DATA FOR THIS TASK -
•••••

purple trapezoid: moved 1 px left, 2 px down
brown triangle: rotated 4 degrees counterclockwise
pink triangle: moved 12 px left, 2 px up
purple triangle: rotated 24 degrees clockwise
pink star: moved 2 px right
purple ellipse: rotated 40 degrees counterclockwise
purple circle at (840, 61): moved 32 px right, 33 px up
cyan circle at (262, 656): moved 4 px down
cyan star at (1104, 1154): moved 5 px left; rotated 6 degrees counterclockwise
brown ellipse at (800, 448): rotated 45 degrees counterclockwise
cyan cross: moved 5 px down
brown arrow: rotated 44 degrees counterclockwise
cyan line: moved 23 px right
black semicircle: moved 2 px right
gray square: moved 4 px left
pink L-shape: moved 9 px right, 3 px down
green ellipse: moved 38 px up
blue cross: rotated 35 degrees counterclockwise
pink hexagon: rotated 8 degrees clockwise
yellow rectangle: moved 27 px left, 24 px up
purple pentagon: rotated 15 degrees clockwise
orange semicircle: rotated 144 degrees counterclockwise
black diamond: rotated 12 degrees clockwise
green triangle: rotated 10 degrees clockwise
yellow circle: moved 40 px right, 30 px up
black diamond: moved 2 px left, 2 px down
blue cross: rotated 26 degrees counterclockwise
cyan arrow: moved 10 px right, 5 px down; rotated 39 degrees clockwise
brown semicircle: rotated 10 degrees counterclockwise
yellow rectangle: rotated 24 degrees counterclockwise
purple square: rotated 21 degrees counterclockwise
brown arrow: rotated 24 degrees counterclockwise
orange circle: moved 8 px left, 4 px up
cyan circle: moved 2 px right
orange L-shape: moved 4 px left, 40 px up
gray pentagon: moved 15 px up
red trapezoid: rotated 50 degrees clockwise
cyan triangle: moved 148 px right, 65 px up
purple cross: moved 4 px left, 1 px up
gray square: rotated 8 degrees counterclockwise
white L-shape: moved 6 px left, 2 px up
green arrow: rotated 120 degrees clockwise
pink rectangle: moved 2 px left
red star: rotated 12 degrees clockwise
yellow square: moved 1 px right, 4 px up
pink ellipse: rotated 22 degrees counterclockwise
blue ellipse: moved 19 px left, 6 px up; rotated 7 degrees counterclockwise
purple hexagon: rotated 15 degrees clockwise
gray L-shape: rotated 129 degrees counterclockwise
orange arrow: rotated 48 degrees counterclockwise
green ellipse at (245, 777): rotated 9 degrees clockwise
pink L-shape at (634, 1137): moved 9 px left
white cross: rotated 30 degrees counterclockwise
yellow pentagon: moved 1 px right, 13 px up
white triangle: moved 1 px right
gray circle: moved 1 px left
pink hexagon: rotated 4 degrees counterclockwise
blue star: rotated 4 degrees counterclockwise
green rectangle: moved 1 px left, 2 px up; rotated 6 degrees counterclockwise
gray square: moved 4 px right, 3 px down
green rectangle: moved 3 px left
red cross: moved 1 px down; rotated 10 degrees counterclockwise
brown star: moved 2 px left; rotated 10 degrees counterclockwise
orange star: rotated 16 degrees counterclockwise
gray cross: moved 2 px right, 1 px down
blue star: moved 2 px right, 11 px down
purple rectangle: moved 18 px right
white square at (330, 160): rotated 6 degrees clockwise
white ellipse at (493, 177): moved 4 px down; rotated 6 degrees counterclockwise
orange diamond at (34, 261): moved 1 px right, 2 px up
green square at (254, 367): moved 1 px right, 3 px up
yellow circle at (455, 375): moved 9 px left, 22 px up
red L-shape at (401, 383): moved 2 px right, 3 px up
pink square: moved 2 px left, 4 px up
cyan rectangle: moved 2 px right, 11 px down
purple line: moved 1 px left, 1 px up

•••••

WHAT YOU HAVE TO DO -
Looking back over the data above, restate word for word the lines that begin at the line with "yellow rectangle: moved 27 px left, 24 px up" and end at the line with "brown semicircle: rotated", inclusive.

WRITTEN ANSWER -
yellow rectangle: moved 27 px left, 24 px up
purple pentagon: rotated 15 degrees clockwise
orange semicircle: rotated 144 degrees counterclockwise
black diamond: rotated 12 degrees clockwise
green triangle: rotated 10 degrees clockwise
yellow circle: moved 40 px right, 30 px up
black diamond: moved 2 px left, 2 px down
blue cross: rotated 26 degrees counterclockwise
cyan arrow: moved 10 px right, 5 px down; rotated 39 degrees clockwise
brown semicircle: rotated 10 degrees counterclockwise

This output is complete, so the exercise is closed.